What the exercise asks:
While copying the entries exactly, leave out each picture they contain.

Excerpted records:
- - -

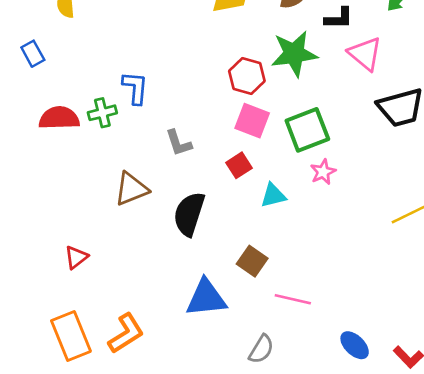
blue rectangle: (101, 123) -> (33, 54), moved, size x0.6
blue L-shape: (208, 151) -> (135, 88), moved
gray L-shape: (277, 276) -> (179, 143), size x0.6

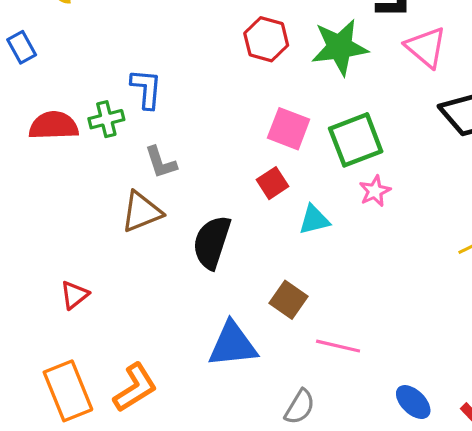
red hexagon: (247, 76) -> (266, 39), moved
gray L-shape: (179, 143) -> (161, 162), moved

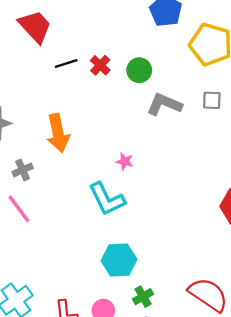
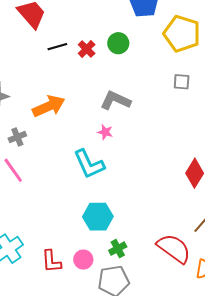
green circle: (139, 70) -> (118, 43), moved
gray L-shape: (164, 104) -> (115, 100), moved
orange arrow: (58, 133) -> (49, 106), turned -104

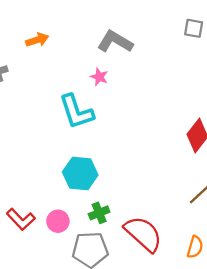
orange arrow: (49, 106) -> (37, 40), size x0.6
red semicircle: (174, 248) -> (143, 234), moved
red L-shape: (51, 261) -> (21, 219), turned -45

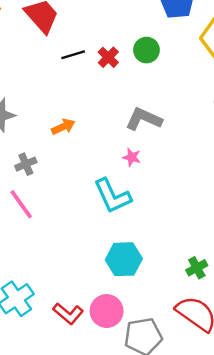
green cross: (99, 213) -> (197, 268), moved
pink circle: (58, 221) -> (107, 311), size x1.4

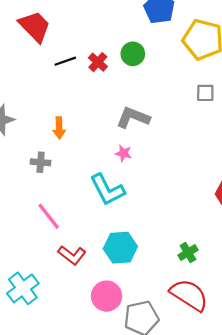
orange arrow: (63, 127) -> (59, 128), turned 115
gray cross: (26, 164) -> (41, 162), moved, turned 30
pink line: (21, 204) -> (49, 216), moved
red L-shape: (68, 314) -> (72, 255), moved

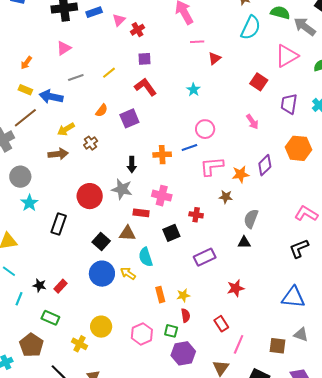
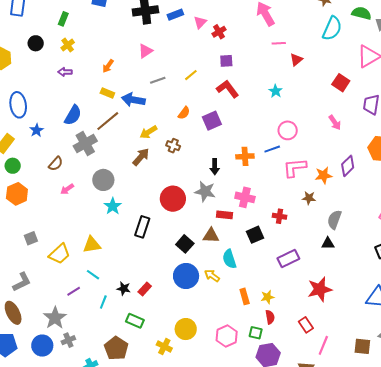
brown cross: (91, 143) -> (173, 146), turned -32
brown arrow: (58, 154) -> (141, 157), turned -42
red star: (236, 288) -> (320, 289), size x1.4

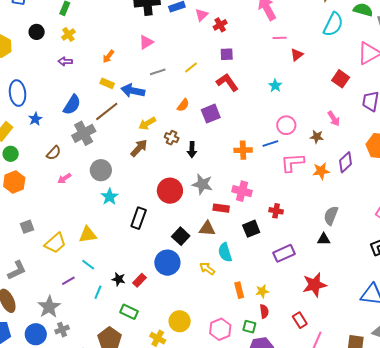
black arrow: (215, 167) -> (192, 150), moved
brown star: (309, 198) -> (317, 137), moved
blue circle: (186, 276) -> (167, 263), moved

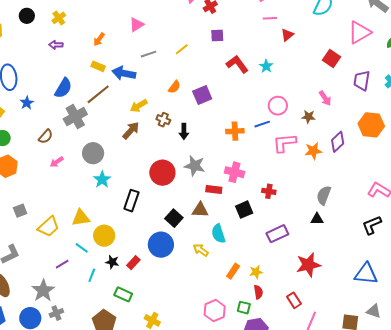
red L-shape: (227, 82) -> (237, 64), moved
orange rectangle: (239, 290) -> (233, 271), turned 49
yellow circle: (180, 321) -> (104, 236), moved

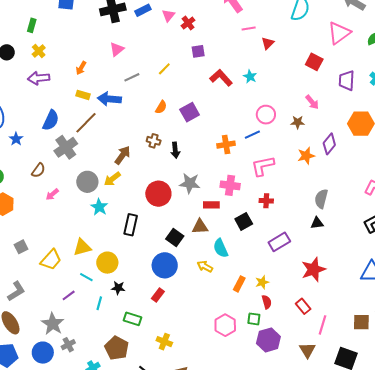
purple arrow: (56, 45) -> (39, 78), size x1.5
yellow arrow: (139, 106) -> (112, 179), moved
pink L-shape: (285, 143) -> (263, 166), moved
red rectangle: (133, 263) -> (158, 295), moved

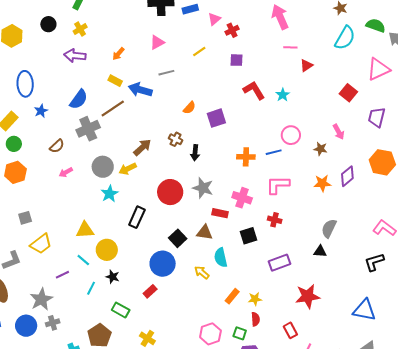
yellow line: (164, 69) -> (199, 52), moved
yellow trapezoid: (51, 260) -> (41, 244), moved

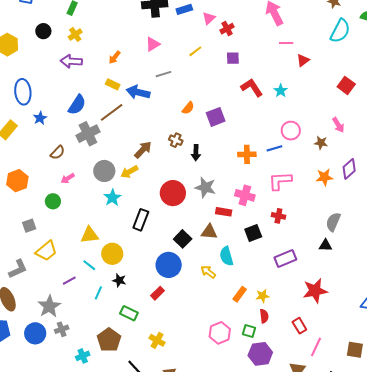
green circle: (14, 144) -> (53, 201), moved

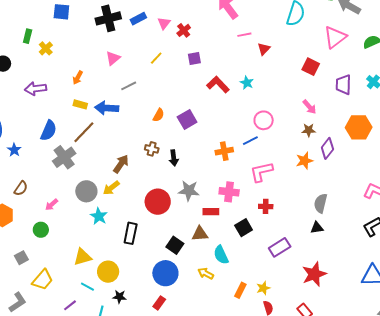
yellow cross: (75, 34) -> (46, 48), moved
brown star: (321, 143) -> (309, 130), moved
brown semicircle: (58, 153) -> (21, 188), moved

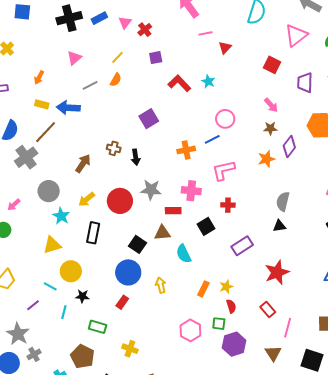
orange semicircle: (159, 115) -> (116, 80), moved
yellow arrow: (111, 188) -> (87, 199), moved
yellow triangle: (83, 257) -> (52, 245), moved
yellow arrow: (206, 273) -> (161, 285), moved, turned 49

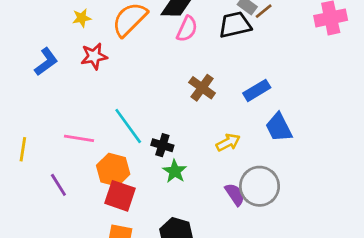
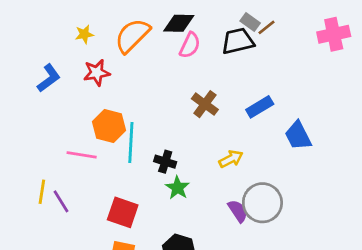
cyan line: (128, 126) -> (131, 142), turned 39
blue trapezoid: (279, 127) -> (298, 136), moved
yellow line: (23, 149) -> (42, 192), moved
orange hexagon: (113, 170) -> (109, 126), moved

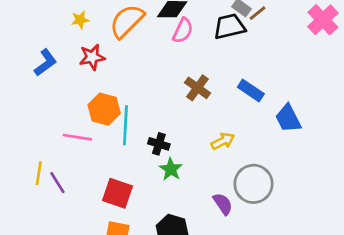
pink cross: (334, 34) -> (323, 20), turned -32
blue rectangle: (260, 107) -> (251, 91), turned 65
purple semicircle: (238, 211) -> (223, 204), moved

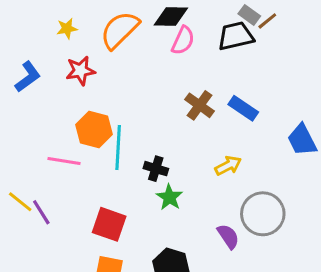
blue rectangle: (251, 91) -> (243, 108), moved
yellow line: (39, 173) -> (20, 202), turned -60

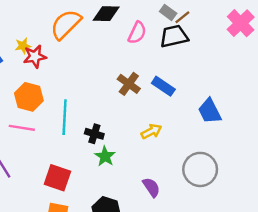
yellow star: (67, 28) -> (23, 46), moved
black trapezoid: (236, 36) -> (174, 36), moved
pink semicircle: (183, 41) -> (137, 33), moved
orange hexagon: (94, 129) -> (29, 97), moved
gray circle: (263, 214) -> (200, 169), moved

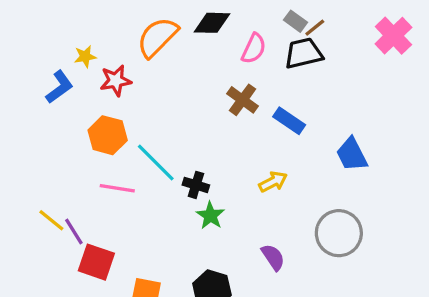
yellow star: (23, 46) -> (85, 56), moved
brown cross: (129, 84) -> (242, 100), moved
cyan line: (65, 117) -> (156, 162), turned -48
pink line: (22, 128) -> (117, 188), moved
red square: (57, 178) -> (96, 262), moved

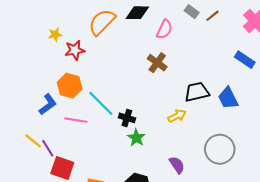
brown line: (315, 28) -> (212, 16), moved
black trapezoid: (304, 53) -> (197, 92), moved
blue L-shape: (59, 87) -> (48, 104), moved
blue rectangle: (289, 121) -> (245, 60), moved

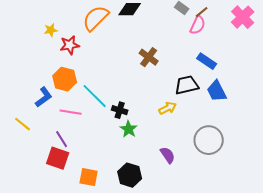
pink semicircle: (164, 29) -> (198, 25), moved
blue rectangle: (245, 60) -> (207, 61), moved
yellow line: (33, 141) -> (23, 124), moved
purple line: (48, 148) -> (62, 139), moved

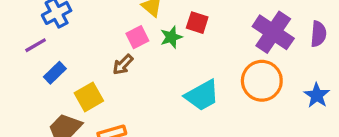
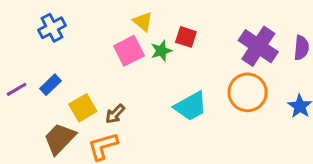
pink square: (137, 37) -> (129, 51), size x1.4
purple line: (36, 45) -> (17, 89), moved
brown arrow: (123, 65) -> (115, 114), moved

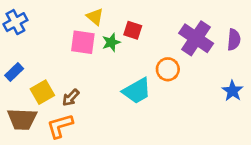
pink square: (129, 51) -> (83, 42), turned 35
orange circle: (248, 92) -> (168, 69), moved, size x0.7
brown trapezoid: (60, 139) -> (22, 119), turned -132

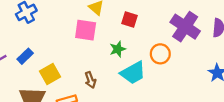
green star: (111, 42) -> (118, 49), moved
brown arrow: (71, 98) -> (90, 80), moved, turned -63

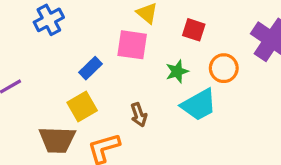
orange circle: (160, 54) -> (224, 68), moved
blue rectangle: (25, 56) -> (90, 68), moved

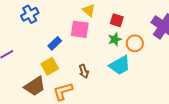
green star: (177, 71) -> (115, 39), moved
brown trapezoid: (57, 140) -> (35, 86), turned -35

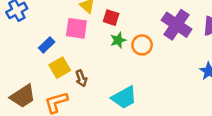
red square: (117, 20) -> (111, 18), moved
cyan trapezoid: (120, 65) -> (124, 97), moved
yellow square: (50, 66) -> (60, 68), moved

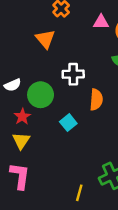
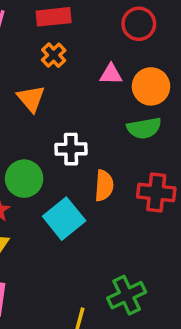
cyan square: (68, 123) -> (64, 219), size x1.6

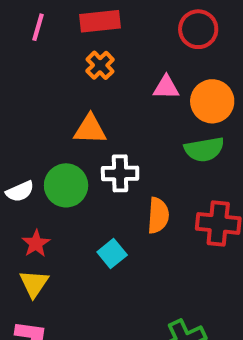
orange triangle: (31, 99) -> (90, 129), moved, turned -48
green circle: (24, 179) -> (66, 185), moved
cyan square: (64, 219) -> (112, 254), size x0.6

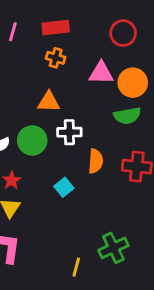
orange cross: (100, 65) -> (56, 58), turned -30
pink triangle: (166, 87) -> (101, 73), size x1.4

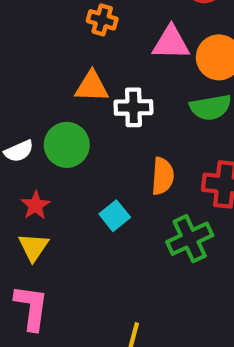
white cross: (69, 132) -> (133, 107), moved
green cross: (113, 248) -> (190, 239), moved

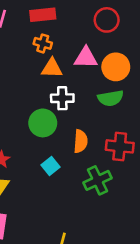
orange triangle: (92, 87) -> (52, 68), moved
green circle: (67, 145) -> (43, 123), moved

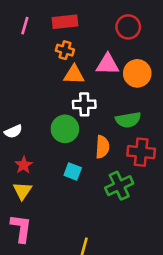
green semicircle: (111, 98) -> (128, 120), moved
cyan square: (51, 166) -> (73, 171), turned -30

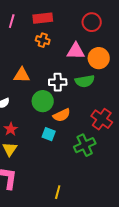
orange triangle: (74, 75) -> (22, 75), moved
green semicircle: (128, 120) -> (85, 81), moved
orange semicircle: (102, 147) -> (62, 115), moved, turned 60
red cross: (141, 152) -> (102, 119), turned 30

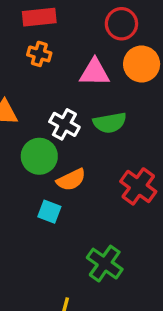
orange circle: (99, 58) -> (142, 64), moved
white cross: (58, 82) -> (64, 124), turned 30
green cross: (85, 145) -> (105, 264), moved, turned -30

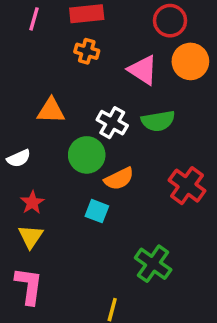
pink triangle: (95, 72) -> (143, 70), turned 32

- - -

Response area:
blue rectangle: (101, 123) -> (33, 54), moved, size x0.6
blue L-shape: (208, 151) -> (135, 88), moved
gray L-shape: (277, 276) -> (179, 143), size x0.6

red hexagon: (247, 76) -> (266, 39), moved
gray L-shape: (179, 143) -> (161, 162), moved

green circle: (139, 70) -> (118, 43), moved
gray L-shape: (164, 104) -> (115, 100), moved
orange arrow: (58, 133) -> (49, 106), turned -104

orange arrow: (49, 106) -> (37, 40), size x0.6
red semicircle: (174, 248) -> (143, 234), moved
red L-shape: (51, 261) -> (21, 219), turned -45

green cross: (99, 213) -> (197, 268), moved
pink circle: (58, 221) -> (107, 311), size x1.4

orange arrow: (63, 127) -> (59, 128), turned 115
gray cross: (26, 164) -> (41, 162), moved, turned 30
pink line: (21, 204) -> (49, 216), moved
red L-shape: (68, 314) -> (72, 255), moved

brown cross: (91, 143) -> (173, 146), turned -32
brown arrow: (58, 154) -> (141, 157), turned -42
red star: (236, 288) -> (320, 289), size x1.4

black arrow: (215, 167) -> (192, 150), moved
brown star: (309, 198) -> (317, 137), moved
blue circle: (186, 276) -> (167, 263), moved

red L-shape: (227, 82) -> (237, 64), moved
orange rectangle: (239, 290) -> (233, 271), turned 49
yellow circle: (180, 321) -> (104, 236), moved

purple arrow: (56, 45) -> (39, 78), size x1.5
yellow arrow: (139, 106) -> (112, 179), moved
pink L-shape: (285, 143) -> (263, 166), moved
red rectangle: (133, 263) -> (158, 295), moved

yellow line: (164, 69) -> (199, 52), moved
yellow trapezoid: (51, 260) -> (41, 244), moved

green circle: (14, 144) -> (53, 201), moved

yellow cross: (75, 34) -> (46, 48), moved
brown star: (321, 143) -> (309, 130), moved
brown semicircle: (58, 153) -> (21, 188), moved

orange semicircle: (159, 115) -> (116, 80), moved
yellow arrow: (111, 188) -> (87, 199), moved
yellow triangle: (83, 257) -> (52, 245), moved
yellow arrow: (206, 273) -> (161, 285), moved, turned 49

cyan line: (128, 126) -> (131, 142), turned 39
blue trapezoid: (279, 127) -> (298, 136), moved
yellow line: (23, 149) -> (42, 192), moved
orange hexagon: (113, 170) -> (109, 126), moved

pink cross: (334, 34) -> (323, 20), turned -32
blue rectangle: (260, 107) -> (251, 91), turned 65
purple semicircle: (238, 211) -> (223, 204), moved

blue rectangle: (251, 91) -> (243, 108), moved
yellow line: (39, 173) -> (20, 202), turned -60

yellow star: (67, 28) -> (23, 46), moved
black trapezoid: (236, 36) -> (174, 36), moved
pink semicircle: (183, 41) -> (137, 33), moved
orange hexagon: (94, 129) -> (29, 97), moved
gray circle: (263, 214) -> (200, 169), moved

yellow star: (23, 46) -> (85, 56), moved
brown cross: (129, 84) -> (242, 100), moved
cyan line: (65, 117) -> (156, 162), turned -48
pink line: (22, 128) -> (117, 188), moved
red square: (57, 178) -> (96, 262), moved

brown line: (315, 28) -> (212, 16), moved
black trapezoid: (304, 53) -> (197, 92), moved
blue L-shape: (59, 87) -> (48, 104), moved
blue rectangle: (289, 121) -> (245, 60), moved

pink semicircle: (164, 29) -> (198, 25), moved
blue rectangle: (245, 60) -> (207, 61), moved
yellow line: (33, 141) -> (23, 124), moved
purple line: (48, 148) -> (62, 139), moved

pink square: (137, 37) -> (129, 51), size x1.4
purple line: (36, 45) -> (17, 89), moved
brown arrow: (123, 65) -> (115, 114), moved

pink square: (129, 51) -> (83, 42), turned 35
orange circle: (248, 92) -> (168, 69), moved, size x0.7
brown trapezoid: (60, 139) -> (22, 119), turned -132

green star: (111, 42) -> (118, 49), moved
brown arrow: (71, 98) -> (90, 80), moved, turned -63

orange circle: (160, 54) -> (224, 68), moved
blue rectangle: (25, 56) -> (90, 68), moved

green star: (177, 71) -> (115, 39), moved
brown trapezoid: (57, 140) -> (35, 86), turned -35

red square: (117, 20) -> (111, 18), moved
cyan trapezoid: (120, 65) -> (124, 97), moved
yellow square: (50, 66) -> (60, 68), moved

cyan square: (68, 123) -> (64, 219), size x1.6

orange triangle: (31, 99) -> (90, 129), moved, turned -48
green circle: (24, 179) -> (66, 185), moved
cyan square: (64, 219) -> (112, 254), size x0.6

orange cross: (100, 65) -> (56, 58), turned -30
pink triangle: (166, 87) -> (101, 73), size x1.4

white cross: (69, 132) -> (133, 107), moved
green cross: (113, 248) -> (190, 239), moved

orange triangle: (92, 87) -> (52, 68), moved
green circle: (67, 145) -> (43, 123), moved

green semicircle: (111, 98) -> (128, 120), moved
cyan square: (51, 166) -> (73, 171), turned -30

orange triangle: (74, 75) -> (22, 75), moved
green semicircle: (128, 120) -> (85, 81), moved
orange semicircle: (102, 147) -> (62, 115), moved, turned 60
red cross: (141, 152) -> (102, 119), turned 30

orange circle: (99, 58) -> (142, 64), moved
white cross: (58, 82) -> (64, 124), turned 30
green cross: (85, 145) -> (105, 264), moved, turned -30

pink triangle: (95, 72) -> (143, 70), turned 32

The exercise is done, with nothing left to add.